Exercise directions:
Drop the images; return everything else in the listing below exactly.

Exercise inputs:

>>

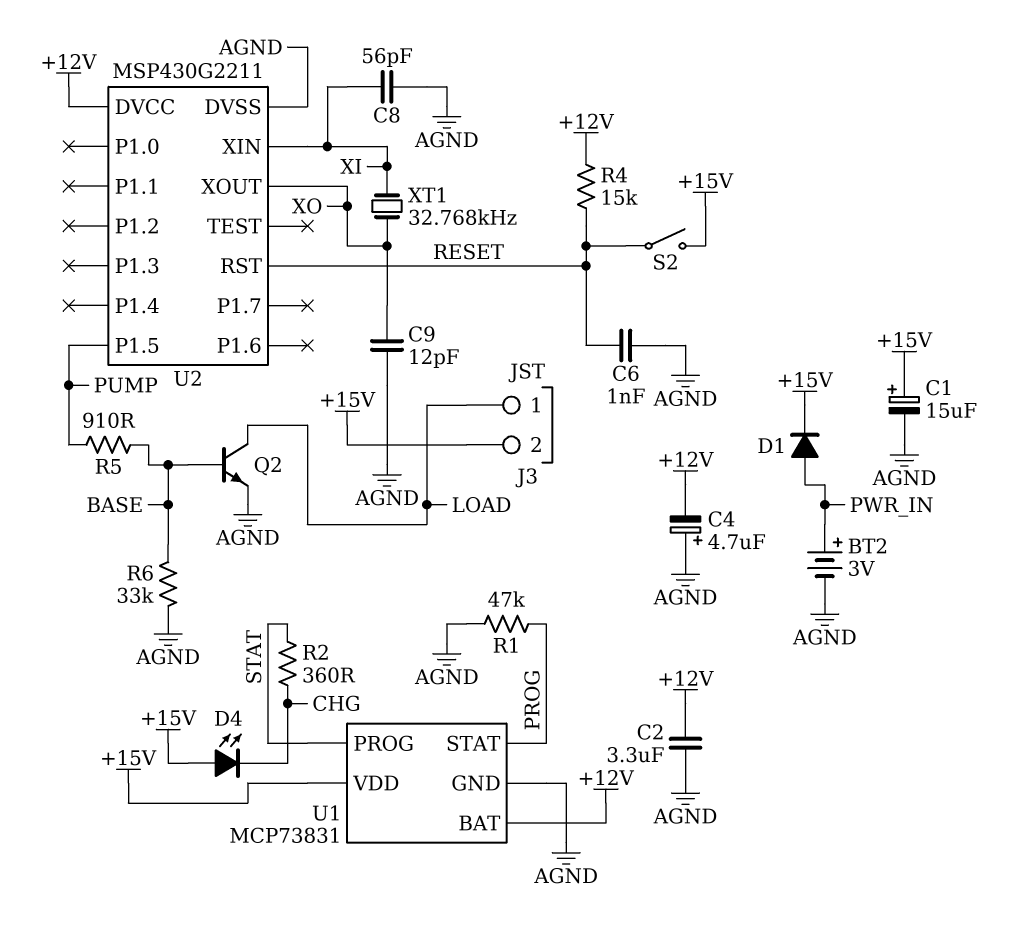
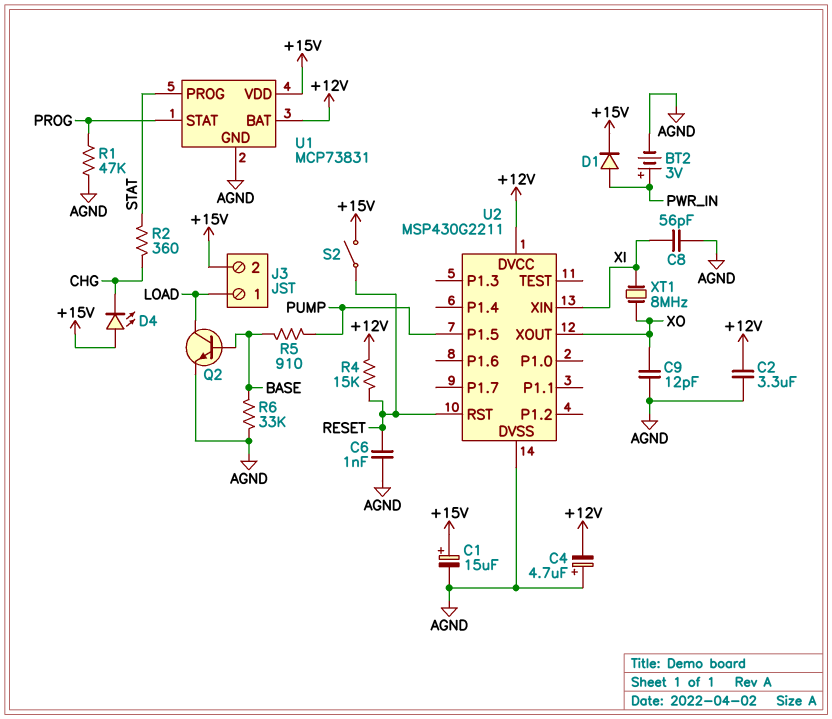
XT1: 32.768kHz (XI, XO) -> 8MHz (XI, XO)

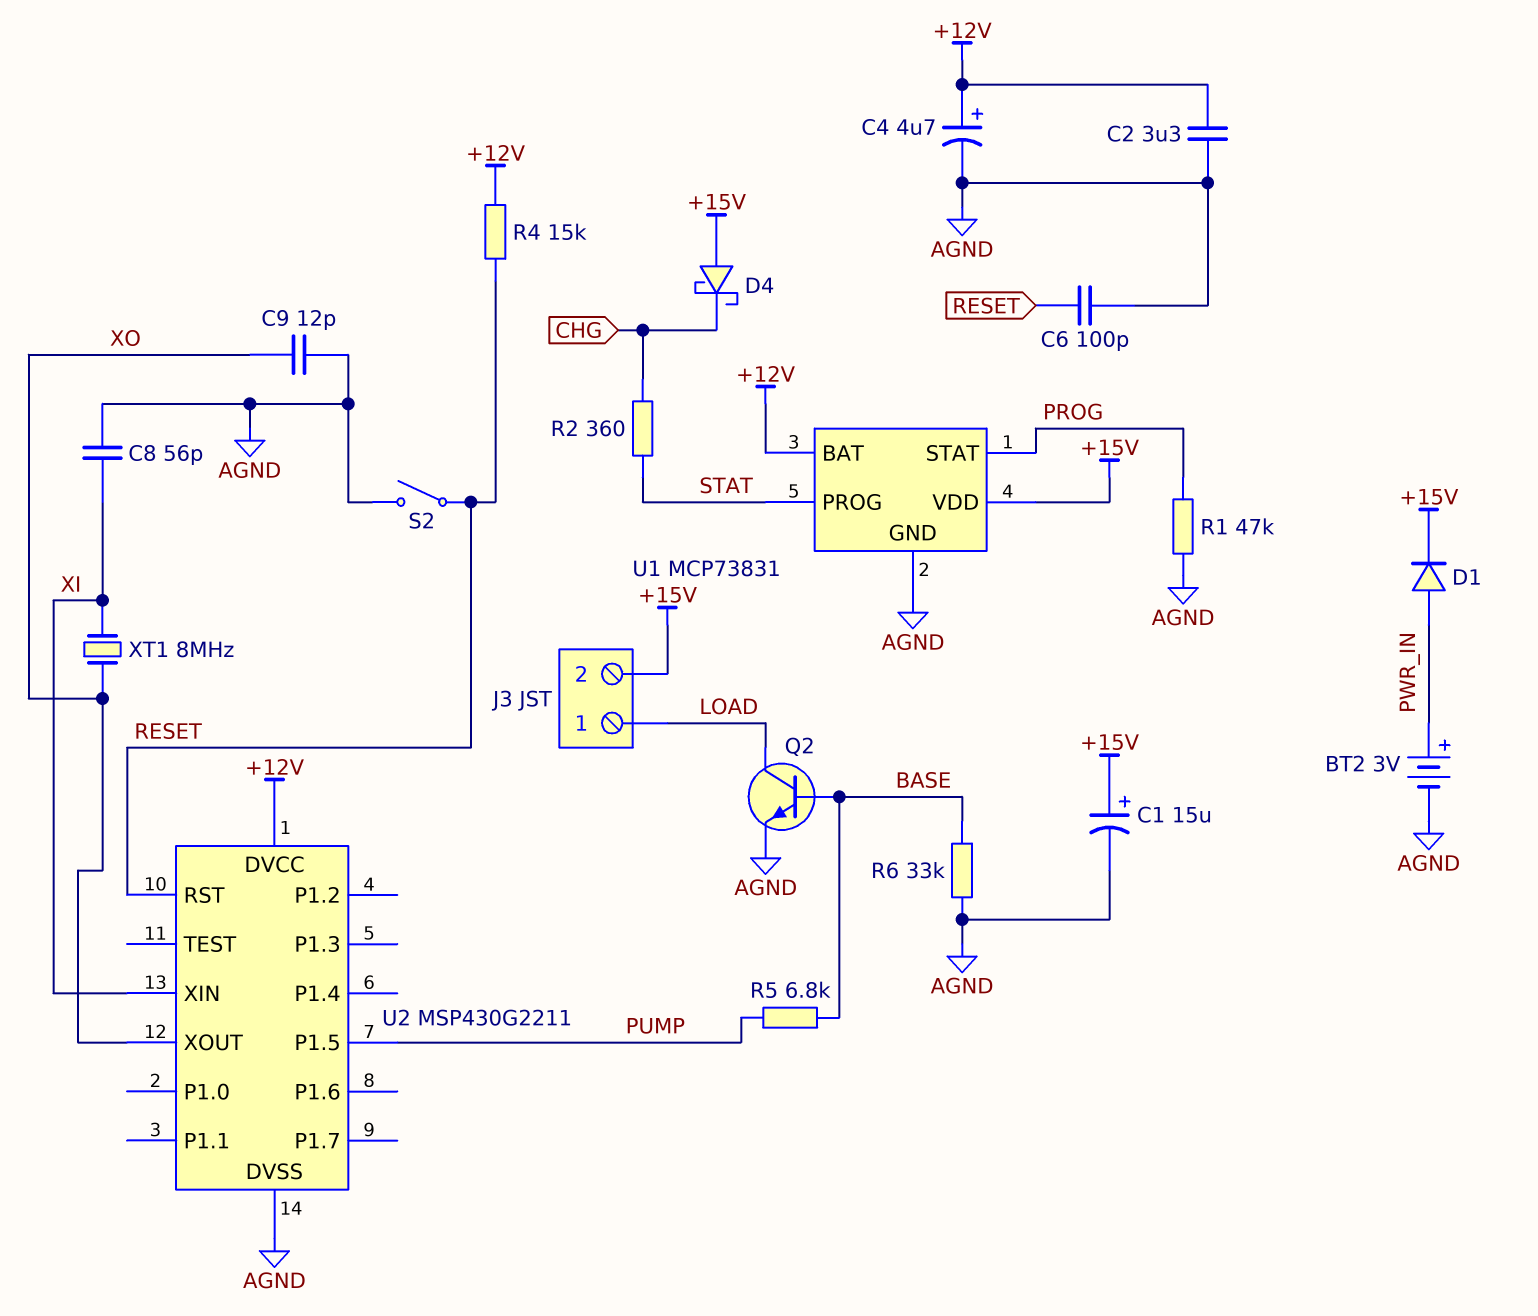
C4: 4.7uF (plus AGND, minus +12V) -> 4.7uF (plus +12V, minus AGND)
C6: 1nF (AGND, RESET) -> 100pF (AGND, RESET)
D4: LED (A +15V, K CHG) -> schottky (A +15V, K CHG)
R5: 910 (BASE, PUMP) -> 6.8k (BASE, PUMP)
S2: switch (+15V, RESET) -> switch (AGND, RESET)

<<

Task response:
XT1: 32.768kHz (XI, XO) -> 8MHz (XI, XO)

C4: 4.7uF (plus AGND, minus +12V) -> 4.7uF (plus +12V, minus AGND)
C6: 1nF (AGND, RESET) -> 100pF (AGND, RESET)
D4: LED (A +15V, K CHG) -> schottky (A +15V, K CHG)
R5: 910 (BASE, PUMP) -> 6.8k (BASE, PUMP)
S2: switch (+15V, RESET) -> switch (AGND, RESET)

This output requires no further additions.